*WORK INSTRUCTION*
Among the entries below, which lines include the string "pentagon"? Show each one.

*ENTRIES SHOWN*

● ● ● ● ●

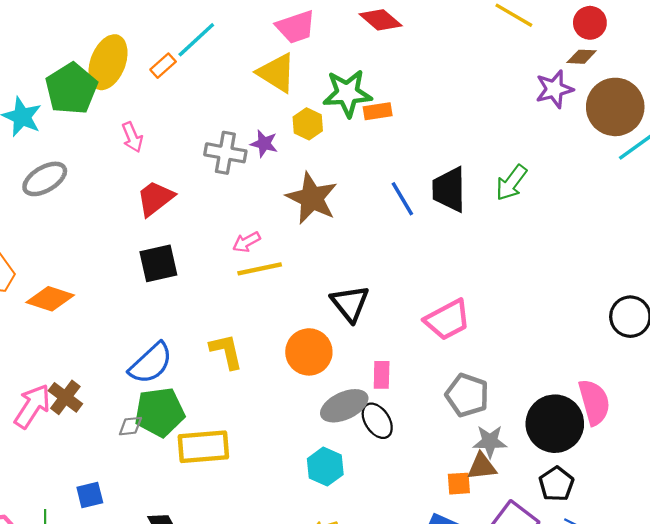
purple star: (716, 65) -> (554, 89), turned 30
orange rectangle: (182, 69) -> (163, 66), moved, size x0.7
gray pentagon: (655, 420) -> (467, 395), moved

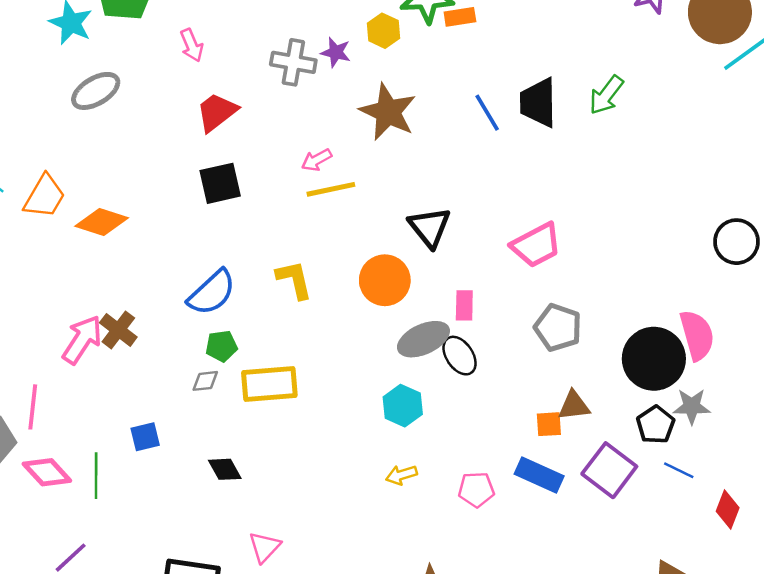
green pentagon: (160, 412) -> (221, 346), size x0.6
gray diamond: (130, 426) -> (205, 381), moved
gray star: (490, 442) -> (692, 406), moved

● ● ● ● ●

*SOLUTION FOR THIS PROBLEM*
gray pentagon: (655, 420) -> (467, 395), moved
green pentagon: (160, 412) -> (221, 346), size x0.6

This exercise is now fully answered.